◆ Problem to work on
In the listing below, pick out lines with "plus".

'''

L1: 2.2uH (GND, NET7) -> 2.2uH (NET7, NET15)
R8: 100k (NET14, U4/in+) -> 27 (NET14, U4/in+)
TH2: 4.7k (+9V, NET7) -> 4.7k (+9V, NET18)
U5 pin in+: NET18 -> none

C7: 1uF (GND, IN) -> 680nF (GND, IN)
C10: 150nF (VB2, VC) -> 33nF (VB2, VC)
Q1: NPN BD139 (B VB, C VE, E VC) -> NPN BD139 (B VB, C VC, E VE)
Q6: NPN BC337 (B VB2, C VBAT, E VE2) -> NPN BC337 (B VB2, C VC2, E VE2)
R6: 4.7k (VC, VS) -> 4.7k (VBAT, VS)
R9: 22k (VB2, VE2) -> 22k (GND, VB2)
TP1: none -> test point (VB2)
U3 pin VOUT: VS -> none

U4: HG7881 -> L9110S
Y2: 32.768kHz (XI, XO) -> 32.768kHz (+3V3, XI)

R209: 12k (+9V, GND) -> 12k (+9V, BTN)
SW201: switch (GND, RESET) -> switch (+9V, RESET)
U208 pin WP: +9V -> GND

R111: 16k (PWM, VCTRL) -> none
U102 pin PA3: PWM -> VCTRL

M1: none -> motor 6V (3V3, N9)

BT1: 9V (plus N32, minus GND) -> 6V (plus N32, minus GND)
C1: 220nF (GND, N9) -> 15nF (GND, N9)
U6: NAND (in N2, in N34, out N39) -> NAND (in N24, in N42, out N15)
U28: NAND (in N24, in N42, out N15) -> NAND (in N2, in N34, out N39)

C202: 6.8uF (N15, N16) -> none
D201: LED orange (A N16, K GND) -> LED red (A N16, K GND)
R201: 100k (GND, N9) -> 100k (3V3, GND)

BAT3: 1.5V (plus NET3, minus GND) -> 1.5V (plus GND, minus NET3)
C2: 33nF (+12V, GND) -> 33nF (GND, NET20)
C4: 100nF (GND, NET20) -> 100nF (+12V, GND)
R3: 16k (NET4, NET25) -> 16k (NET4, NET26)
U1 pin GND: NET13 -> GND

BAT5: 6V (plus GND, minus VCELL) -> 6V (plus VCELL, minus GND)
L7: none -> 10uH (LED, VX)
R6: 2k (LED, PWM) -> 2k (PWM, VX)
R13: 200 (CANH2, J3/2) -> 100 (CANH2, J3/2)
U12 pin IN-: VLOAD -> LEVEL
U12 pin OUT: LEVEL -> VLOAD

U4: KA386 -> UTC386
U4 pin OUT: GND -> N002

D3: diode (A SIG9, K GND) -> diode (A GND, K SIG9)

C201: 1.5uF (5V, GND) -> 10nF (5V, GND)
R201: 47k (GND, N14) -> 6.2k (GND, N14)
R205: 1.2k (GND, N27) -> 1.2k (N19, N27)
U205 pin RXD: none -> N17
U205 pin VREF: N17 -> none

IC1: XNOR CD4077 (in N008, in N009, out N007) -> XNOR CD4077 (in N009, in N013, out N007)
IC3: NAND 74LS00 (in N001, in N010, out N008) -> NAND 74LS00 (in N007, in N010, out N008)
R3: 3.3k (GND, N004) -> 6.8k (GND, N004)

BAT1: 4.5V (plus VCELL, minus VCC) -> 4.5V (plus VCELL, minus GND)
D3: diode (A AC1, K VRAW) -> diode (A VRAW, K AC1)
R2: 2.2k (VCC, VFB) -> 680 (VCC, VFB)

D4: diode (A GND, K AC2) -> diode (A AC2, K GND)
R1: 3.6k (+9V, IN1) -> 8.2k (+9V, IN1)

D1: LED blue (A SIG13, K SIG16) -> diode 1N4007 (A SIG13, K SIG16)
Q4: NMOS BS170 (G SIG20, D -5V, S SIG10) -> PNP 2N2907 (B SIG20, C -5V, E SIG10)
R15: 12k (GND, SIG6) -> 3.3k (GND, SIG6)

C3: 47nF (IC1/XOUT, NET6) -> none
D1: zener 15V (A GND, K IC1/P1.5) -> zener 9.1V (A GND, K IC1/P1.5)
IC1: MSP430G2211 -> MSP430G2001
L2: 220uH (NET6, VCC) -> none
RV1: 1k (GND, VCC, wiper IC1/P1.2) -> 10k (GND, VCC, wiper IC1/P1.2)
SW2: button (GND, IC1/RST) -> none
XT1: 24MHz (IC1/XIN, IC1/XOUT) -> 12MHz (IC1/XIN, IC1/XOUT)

'''

◆ Answer to the exercise
BT1: 9V (plus N32, minus GND) -> 6V (plus N32, minus GND)
BAT3: 1.5V (plus NET3, minus GND) -> 1.5V (plus GND, minus NET3)
BAT5: 6V (plus GND, minus VCELL) -> 6V (plus VCELL, minus GND)
BAT1: 4.5V (plus VCELL, minus VCC) -> 4.5V (plus VCELL, minus GND)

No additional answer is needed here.